▶ _Dataset records_
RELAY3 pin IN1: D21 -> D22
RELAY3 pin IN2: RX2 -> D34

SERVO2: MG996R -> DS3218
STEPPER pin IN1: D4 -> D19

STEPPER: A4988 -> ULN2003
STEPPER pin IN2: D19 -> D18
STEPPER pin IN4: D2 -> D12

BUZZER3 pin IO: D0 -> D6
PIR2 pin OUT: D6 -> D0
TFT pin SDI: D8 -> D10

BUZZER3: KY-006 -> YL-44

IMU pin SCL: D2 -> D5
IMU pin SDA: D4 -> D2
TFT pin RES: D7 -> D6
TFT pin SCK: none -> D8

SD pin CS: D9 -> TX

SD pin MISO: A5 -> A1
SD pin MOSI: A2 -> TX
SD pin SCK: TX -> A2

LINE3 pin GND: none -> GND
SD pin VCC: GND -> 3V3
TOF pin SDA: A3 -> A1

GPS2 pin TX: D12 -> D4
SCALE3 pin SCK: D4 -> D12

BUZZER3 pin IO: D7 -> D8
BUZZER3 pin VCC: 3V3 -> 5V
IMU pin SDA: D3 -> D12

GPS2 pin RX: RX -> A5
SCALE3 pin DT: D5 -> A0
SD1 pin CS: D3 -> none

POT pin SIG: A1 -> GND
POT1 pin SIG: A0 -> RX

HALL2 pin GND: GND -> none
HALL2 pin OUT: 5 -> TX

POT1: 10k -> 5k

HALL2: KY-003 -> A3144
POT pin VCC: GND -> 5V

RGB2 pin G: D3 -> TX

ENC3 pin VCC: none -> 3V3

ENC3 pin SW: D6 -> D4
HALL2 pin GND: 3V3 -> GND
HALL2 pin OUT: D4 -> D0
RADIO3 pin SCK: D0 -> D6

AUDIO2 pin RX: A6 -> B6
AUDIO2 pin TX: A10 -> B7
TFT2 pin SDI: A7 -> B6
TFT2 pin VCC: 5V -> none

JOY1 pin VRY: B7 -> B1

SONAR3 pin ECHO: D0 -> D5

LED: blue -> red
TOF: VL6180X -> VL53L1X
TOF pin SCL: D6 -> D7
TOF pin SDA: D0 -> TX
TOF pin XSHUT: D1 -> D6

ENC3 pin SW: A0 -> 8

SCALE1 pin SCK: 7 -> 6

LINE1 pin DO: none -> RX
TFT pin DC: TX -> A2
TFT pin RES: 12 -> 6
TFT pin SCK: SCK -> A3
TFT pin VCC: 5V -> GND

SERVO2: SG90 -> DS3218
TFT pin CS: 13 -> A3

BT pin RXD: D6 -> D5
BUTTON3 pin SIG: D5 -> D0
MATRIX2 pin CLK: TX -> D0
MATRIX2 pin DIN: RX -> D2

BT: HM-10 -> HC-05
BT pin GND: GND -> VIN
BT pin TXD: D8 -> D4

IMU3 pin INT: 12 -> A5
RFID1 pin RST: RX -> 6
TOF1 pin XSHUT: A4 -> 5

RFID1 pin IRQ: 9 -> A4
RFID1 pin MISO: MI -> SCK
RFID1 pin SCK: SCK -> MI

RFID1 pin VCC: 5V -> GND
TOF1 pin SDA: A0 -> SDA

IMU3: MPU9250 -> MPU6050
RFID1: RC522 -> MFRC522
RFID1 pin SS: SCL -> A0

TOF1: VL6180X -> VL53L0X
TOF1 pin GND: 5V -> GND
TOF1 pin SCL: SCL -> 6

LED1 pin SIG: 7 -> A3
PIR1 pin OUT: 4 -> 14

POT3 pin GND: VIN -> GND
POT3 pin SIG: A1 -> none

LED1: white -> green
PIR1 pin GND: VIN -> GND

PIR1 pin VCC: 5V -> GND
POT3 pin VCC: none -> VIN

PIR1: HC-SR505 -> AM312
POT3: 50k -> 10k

▶ _Try it_
From the first line of the listing above through the line that contains "BUZZER3: KY-006 -> YL-44", set down each line without alteration, and nothing else.

▶ _Exercise solution_
RELAY3 pin IN1: D21 -> D22
RELAY3 pin IN2: RX2 -> D34

SERVO2: MG996R -> DS3218
STEPPER pin IN1: D4 -> D19

STEPPER: A4988 -> ULN2003
STEPPER pin IN2: D19 -> D18
STEPPER pin IN4: D2 -> D12

BUZZER3 pin IO: D0 -> D6
PIR2 pin OUT: D6 -> D0
TFT pin SDI: D8 -> D10

BUZZER3: KY-006 -> YL-44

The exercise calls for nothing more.